> **WHAT THE TASK ASKS**:
Repeat the records exactly. Leave out the pictures.

____ ENTRIES SUPPLIED

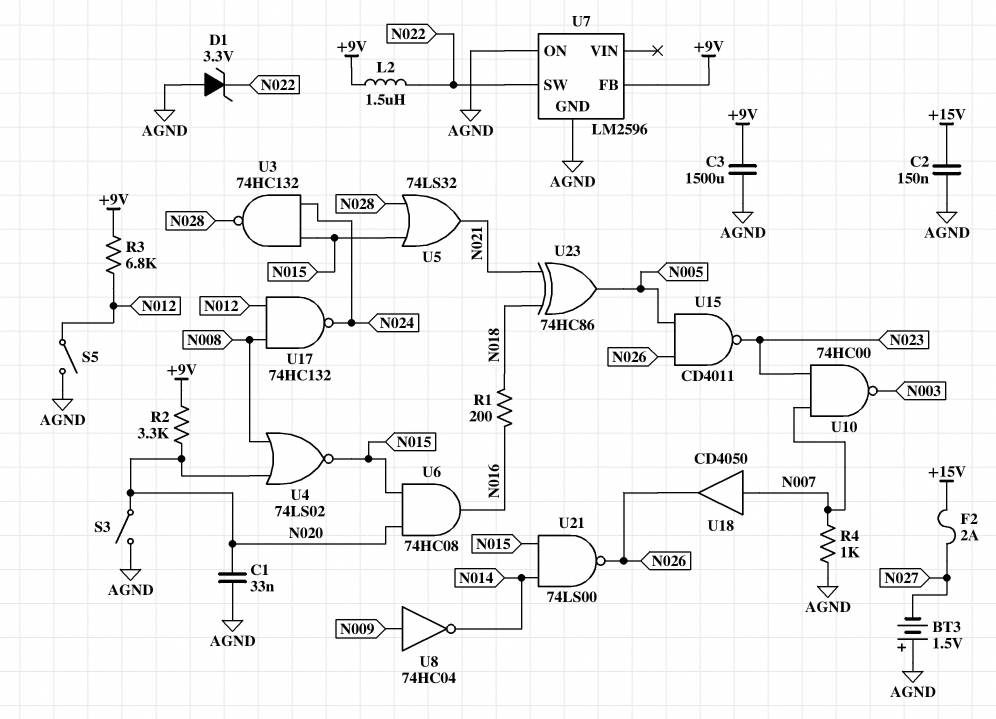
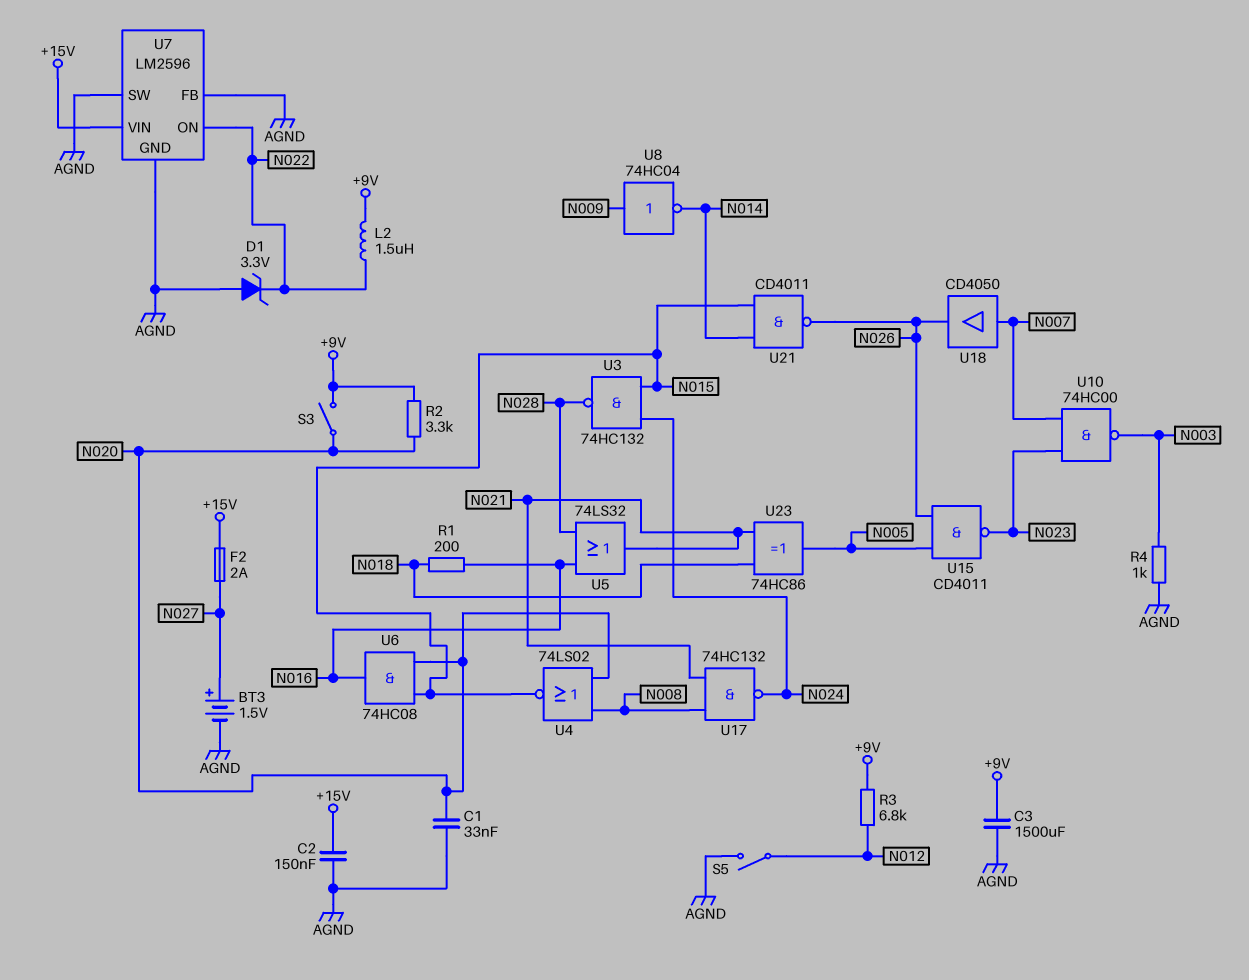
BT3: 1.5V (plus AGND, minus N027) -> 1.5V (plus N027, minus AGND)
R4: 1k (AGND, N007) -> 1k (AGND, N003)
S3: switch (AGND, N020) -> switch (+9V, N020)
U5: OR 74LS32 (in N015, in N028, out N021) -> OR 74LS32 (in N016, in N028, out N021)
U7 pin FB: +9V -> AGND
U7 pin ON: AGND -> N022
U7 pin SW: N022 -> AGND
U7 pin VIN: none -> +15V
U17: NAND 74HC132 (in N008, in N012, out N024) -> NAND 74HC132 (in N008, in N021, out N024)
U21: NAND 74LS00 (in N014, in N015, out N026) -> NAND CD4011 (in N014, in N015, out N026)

________

> **EXERCISE RESULT**:
BT3: 1.5V (plus AGND, minus N027) -> 1.5V (plus N027, minus AGND)
R4: 1k (AGND, N007) -> 1k (AGND, N003)
S3: switch (AGND, N020) -> switch (+9V, N020)
U5: OR 74LS32 (in N015, in N028, out N021) -> OR 74LS32 (in N016, in N028, out N021)
U7 pin FB: +9V -> AGND
U7 pin ON: AGND -> N022
U7 pin SW: N022 -> AGND
U7 pin VIN: none -> +15V
U17: NAND 74HC132 (in N008, in N012, out N024) -> NAND 74HC132 (in N008, in N021, out N024)
U21: NAND 74LS00 (in N014, in N015, out N026) -> NAND CD4011 (in N014, in N015, out N026)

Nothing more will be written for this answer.